→ About this task
In the data below, find each line carrying the string "moved" and copy it out.

→ Data extract
━━━━━━━━━━━━━━━━━━━━━━━━━━━━━━
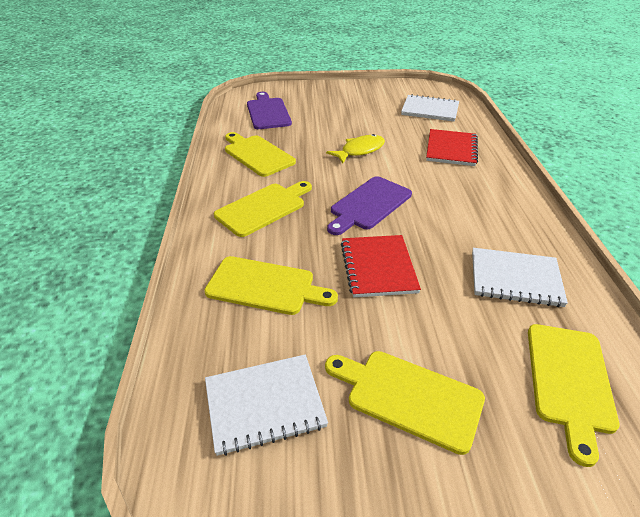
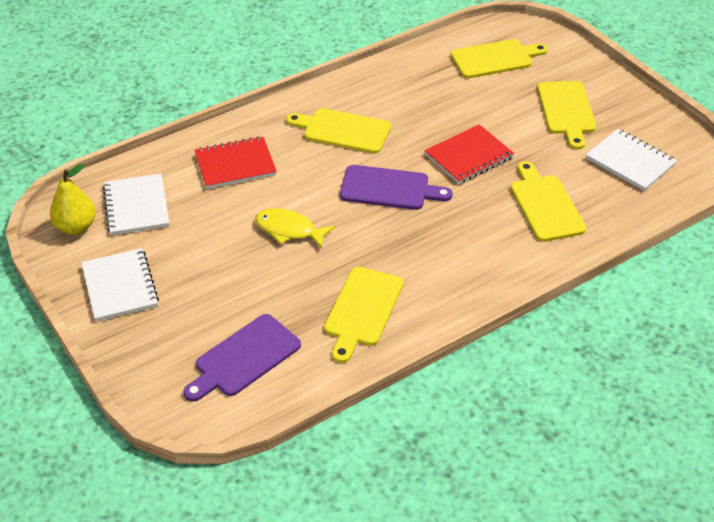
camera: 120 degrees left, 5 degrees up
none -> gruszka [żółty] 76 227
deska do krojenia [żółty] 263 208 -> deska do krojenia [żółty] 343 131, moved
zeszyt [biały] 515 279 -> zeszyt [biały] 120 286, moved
━━━━━━━━━━━━━━━━━━━━━━━━━━━━━━
→ Reply to the task
deska do krojenia [żółty] 263 208 -> deska do krojenia [żółty] 343 131, moved
zeszyt [biały] 515 279 -> zeszyt [biały] 120 286, moved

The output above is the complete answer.